> [About this exercise]: Provide an exact copy of the data, excluding the images.
Start of Material shown
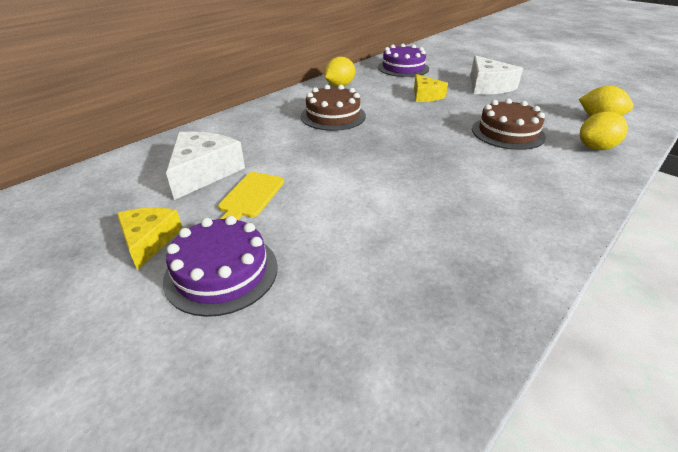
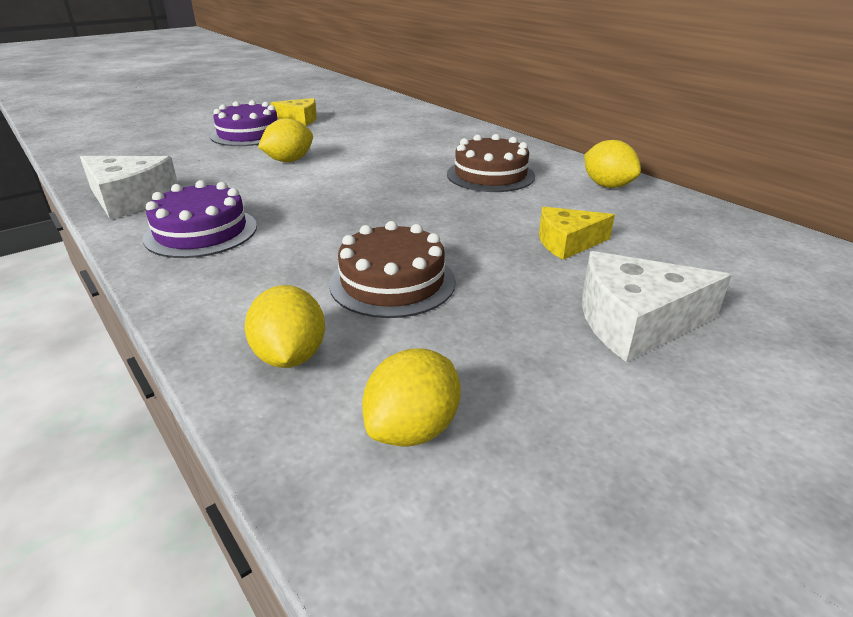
camera: 100 degrees right, 5 degrees down
(203, 172) = (382, 128): white cheese -> white cheese (130, 199)
(250, 196) = (331, 140): yellow cutting board -> none
(325, 210) = (289, 160): none -> yellow lemon
(403, 68) = (732, 245): purple cake -> purple cake (201, 232)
End of Material shown
> [Exercise result]:
camera: 100 degrees right, 5 degrees down
(203, 172) = (382, 128): white cheese -> white cheese (130, 199)
(250, 196) = (331, 140): yellow cutting board -> none
(325, 210) = (289, 160): none -> yellow lemon
(403, 68) = (732, 245): purple cake -> purple cake (201, 232)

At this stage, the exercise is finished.